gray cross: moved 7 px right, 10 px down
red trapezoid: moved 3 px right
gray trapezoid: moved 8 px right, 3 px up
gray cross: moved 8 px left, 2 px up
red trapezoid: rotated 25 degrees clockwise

===============

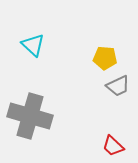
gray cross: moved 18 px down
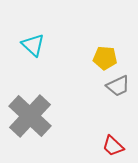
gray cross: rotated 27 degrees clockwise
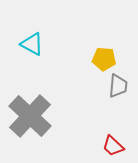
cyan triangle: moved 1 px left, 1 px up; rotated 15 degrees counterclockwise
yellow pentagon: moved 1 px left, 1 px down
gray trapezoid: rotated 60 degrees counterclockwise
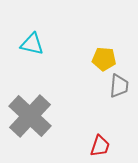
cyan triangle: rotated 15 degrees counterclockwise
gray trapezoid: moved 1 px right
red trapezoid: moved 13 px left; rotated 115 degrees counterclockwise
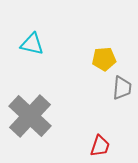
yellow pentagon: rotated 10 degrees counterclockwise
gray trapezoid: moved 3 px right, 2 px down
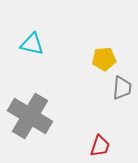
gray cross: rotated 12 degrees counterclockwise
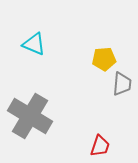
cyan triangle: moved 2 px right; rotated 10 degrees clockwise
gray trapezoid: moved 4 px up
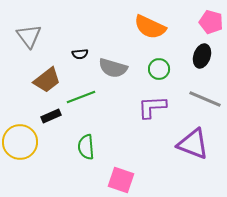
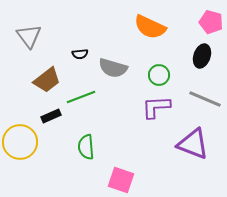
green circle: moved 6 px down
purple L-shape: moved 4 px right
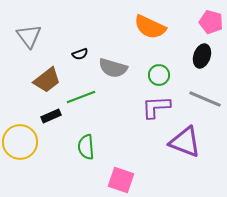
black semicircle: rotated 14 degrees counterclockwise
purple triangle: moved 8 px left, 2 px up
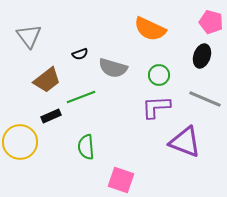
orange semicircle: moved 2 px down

===============

**Exercise requirements**
Quote the records word for word, from the line containing "black semicircle: rotated" down through the line containing "orange semicircle: moved 2 px down", and leave out any pictures.

**Task answer**
black semicircle: rotated 14 degrees counterclockwise
purple triangle: moved 8 px left, 2 px up
orange semicircle: moved 2 px down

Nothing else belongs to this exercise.